#### Your goal:
Please return every line from the entries that has the string "KEYS" in it.

Collected data entries:
——

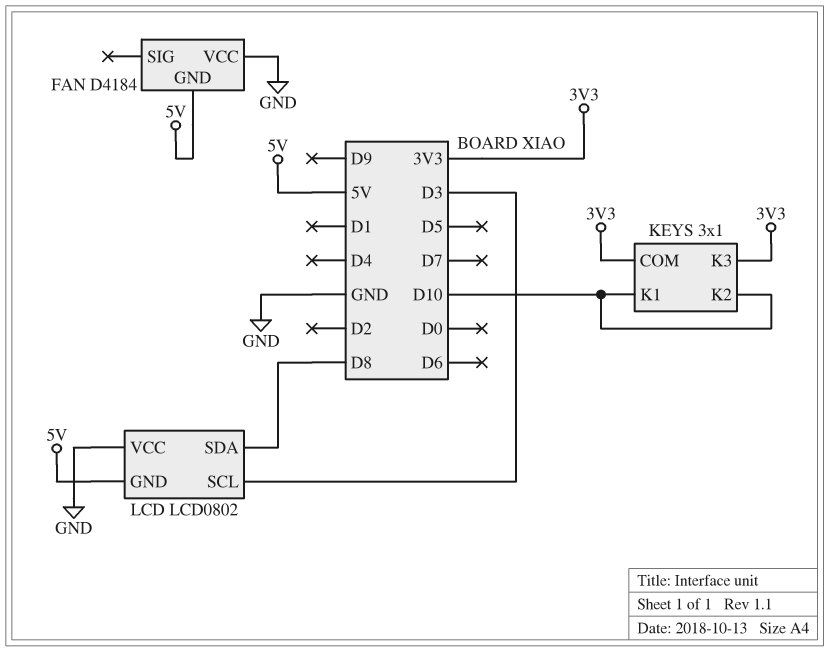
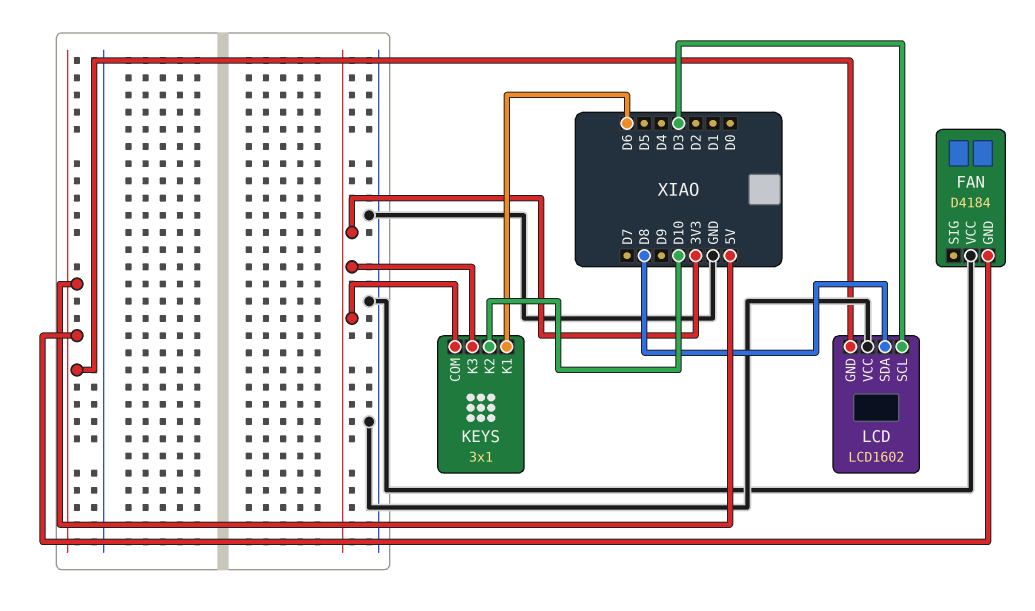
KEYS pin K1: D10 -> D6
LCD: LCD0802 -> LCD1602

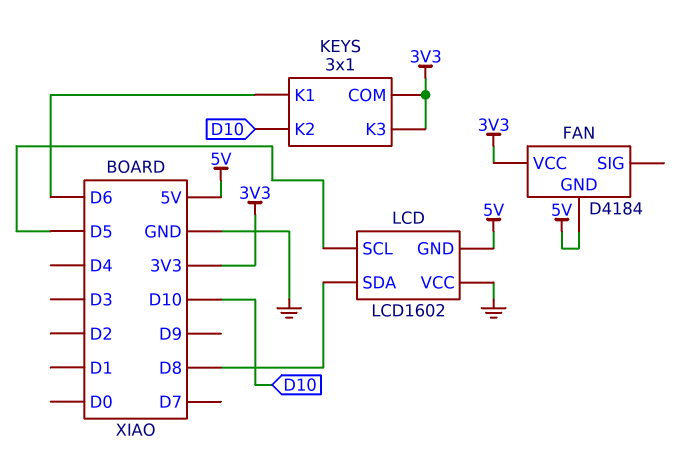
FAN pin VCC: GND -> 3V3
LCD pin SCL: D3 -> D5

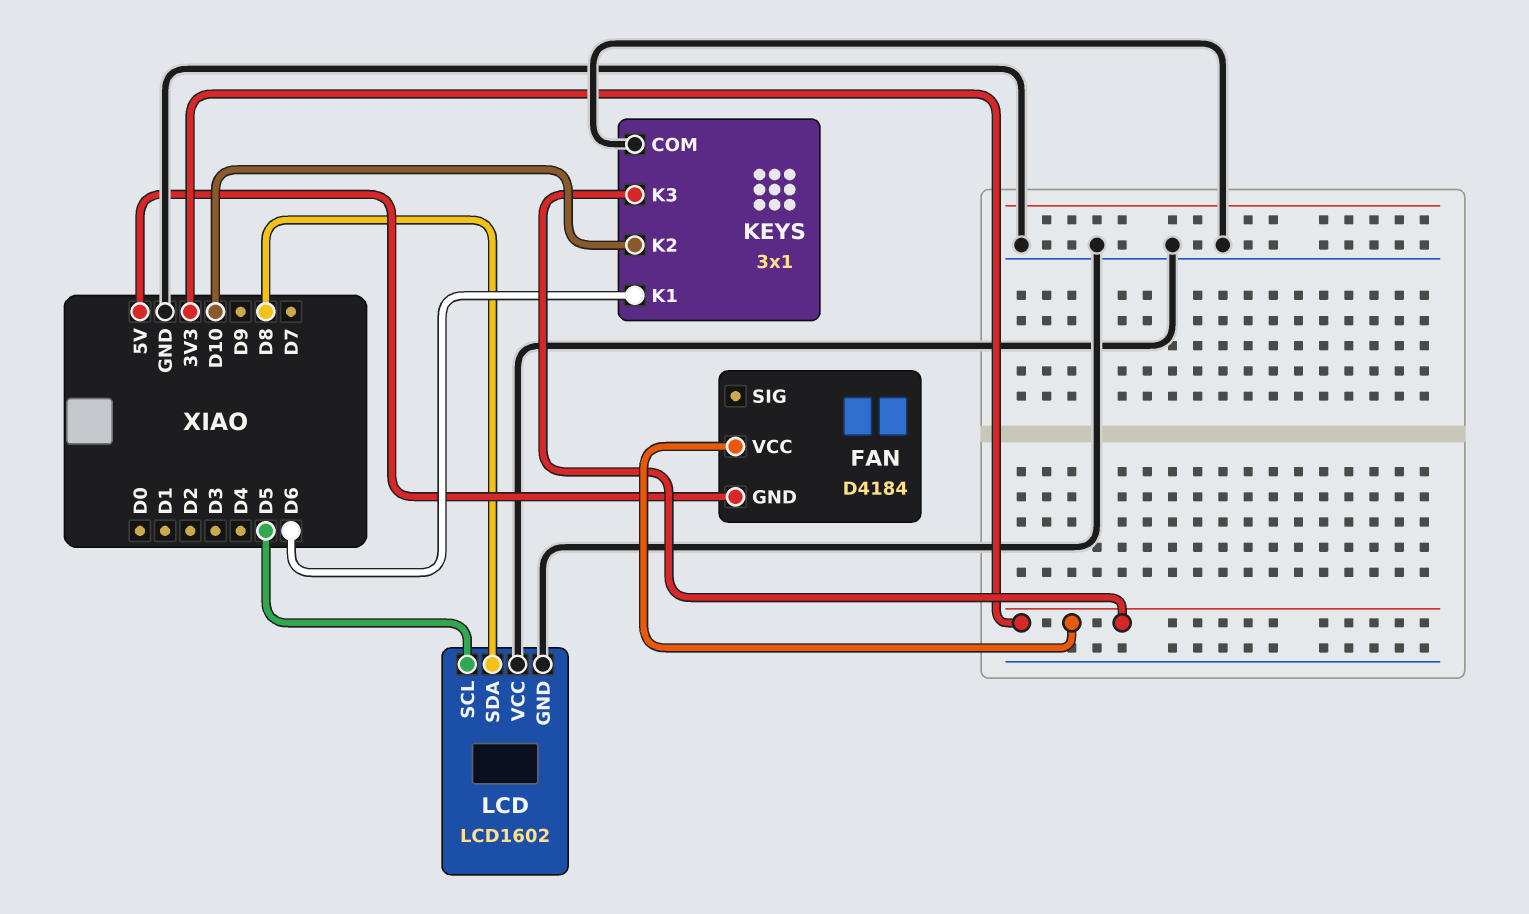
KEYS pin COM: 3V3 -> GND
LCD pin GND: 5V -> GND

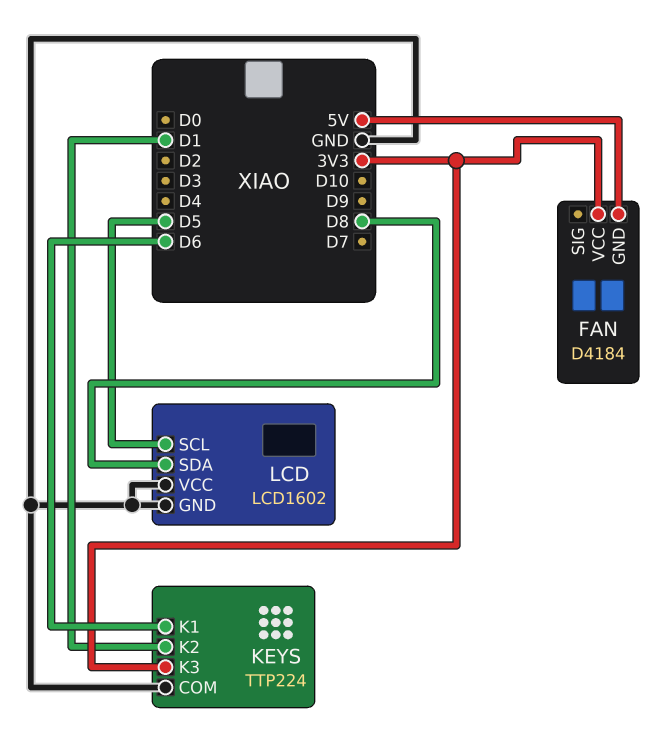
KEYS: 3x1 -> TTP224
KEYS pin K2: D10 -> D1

——

#### Response below:
KEYS pin K1: D10 -> D6
KEYS pin COM: 3V3 -> GND
KEYS: 3x1 -> TTP224
KEYS pin K2: D10 -> D1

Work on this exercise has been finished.